Assignment
When the line with "camera: 35 degrees left, 5 degrees up" appears below, start repeating lines exactly, and keep going through the line with "(303, 473) = (200, 431): blue"; add nothing outside that span.

Exercise data
══════════

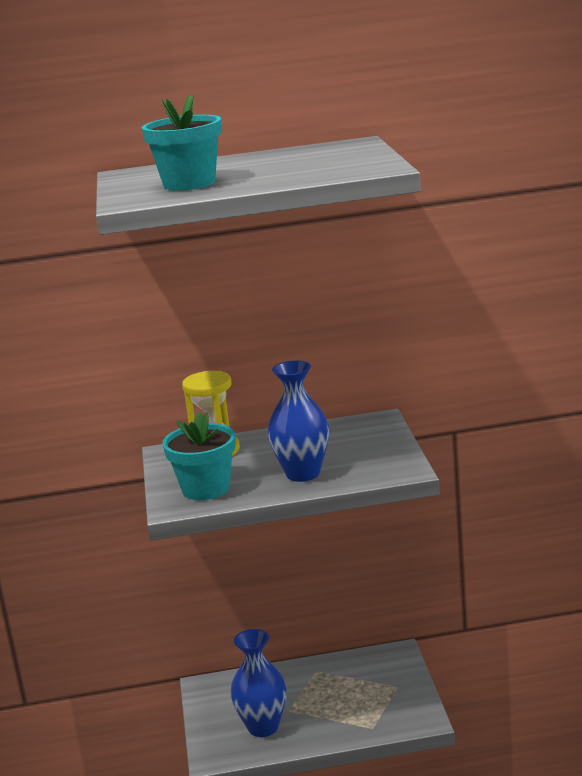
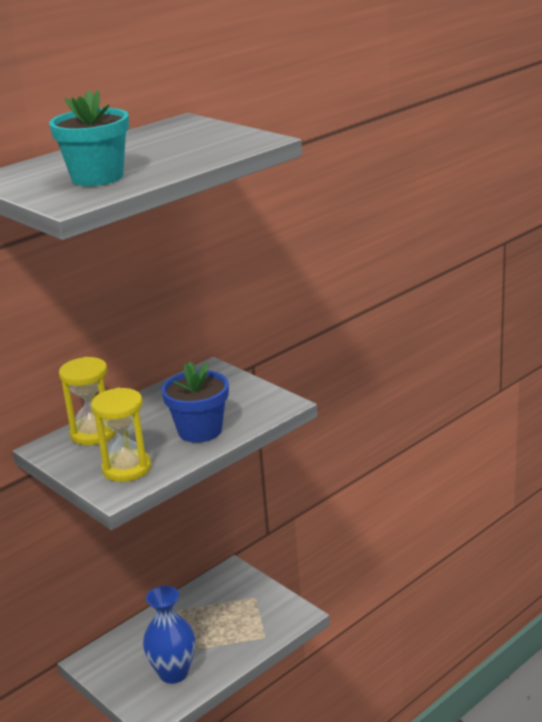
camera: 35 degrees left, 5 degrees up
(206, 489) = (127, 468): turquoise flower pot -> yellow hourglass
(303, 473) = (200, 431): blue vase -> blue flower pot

══════════

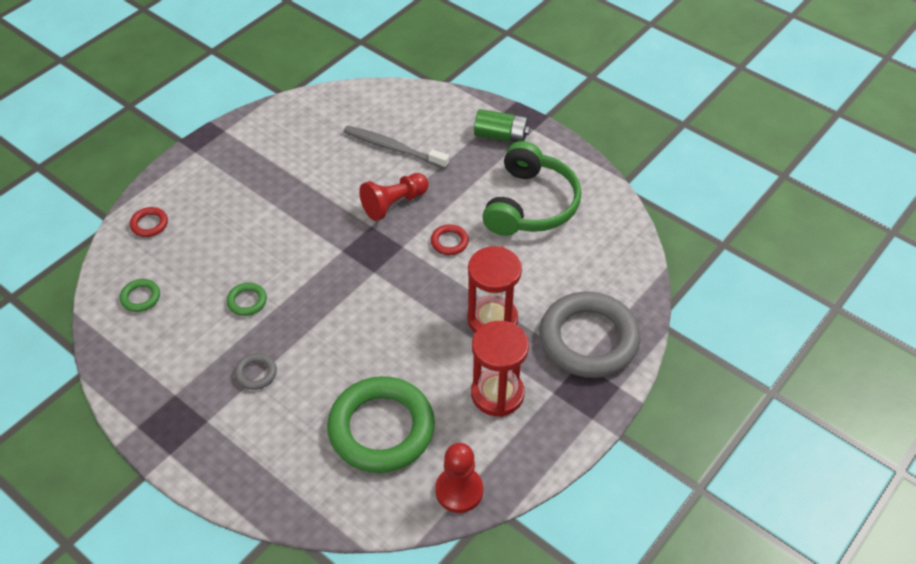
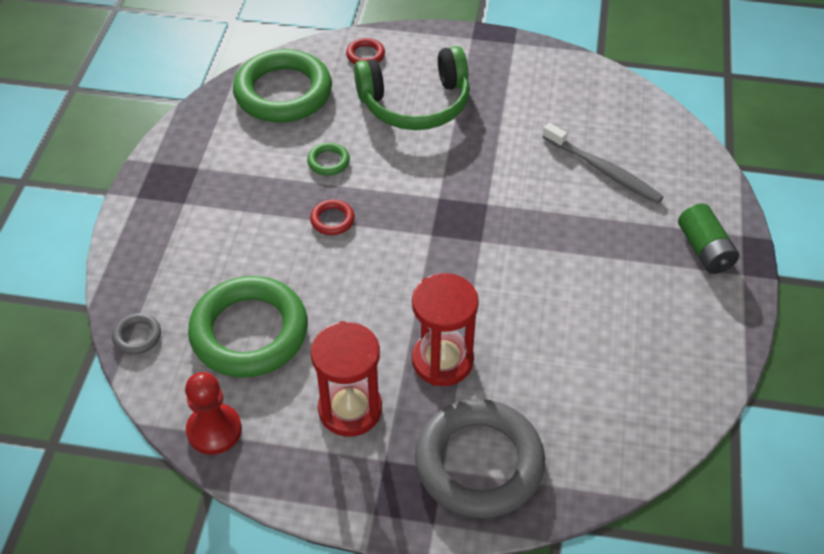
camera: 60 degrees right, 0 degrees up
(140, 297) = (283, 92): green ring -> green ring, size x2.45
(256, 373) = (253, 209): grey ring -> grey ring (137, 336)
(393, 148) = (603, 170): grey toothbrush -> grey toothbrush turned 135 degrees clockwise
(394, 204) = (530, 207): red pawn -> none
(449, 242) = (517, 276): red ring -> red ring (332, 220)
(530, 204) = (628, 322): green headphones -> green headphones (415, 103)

══════════

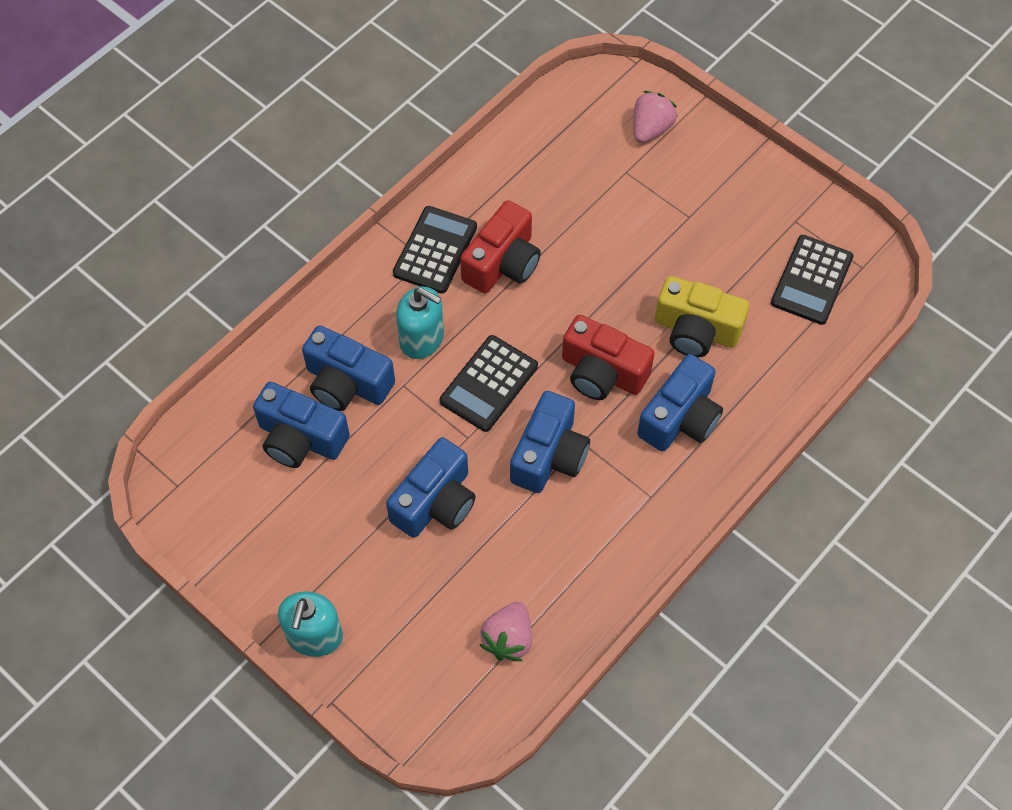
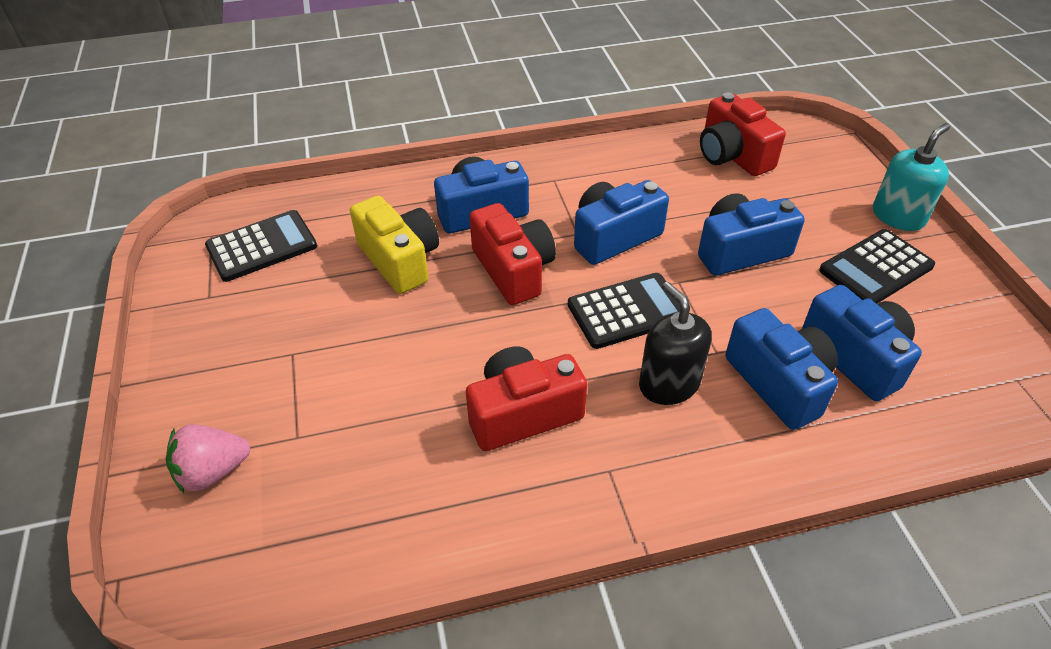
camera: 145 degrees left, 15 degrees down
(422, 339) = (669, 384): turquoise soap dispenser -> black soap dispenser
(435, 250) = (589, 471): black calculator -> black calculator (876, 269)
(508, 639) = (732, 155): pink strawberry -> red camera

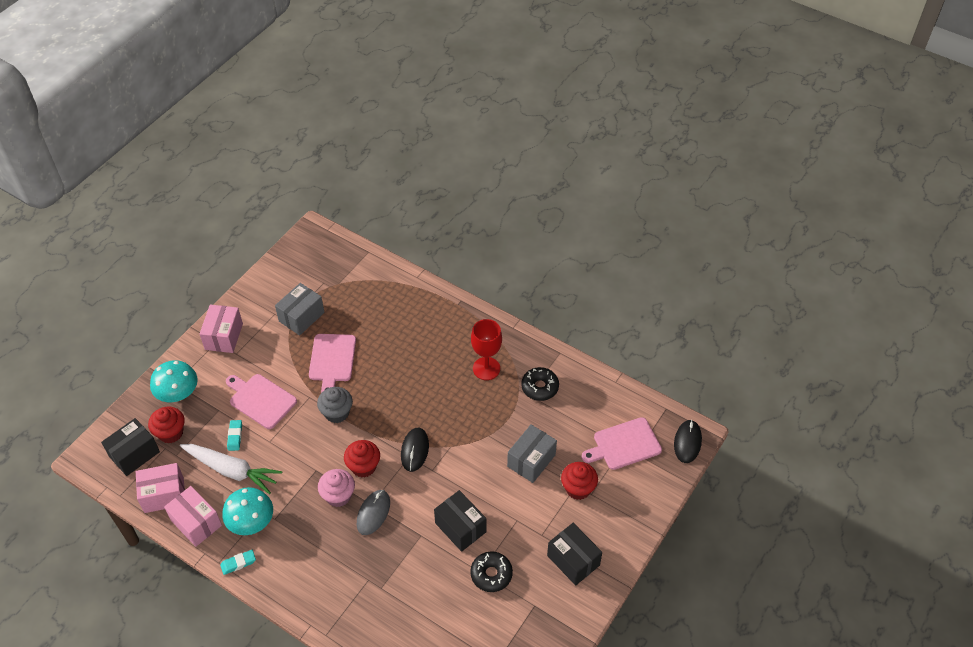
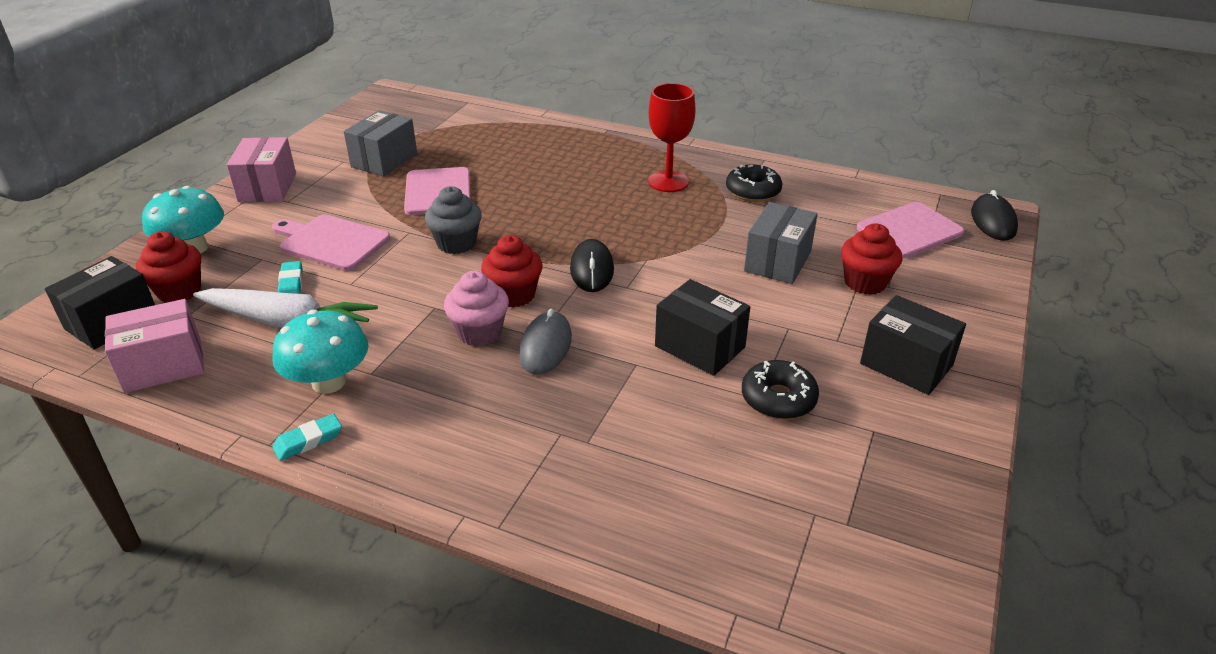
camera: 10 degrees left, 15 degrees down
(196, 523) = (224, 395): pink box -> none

══════════

Reply
camera: 35 degrees left, 5 degrees up
(206, 489) = (127, 468): turquoise flower pot -> yellow hourglass
(303, 473) = (200, 431): blue vase -> blue flower pot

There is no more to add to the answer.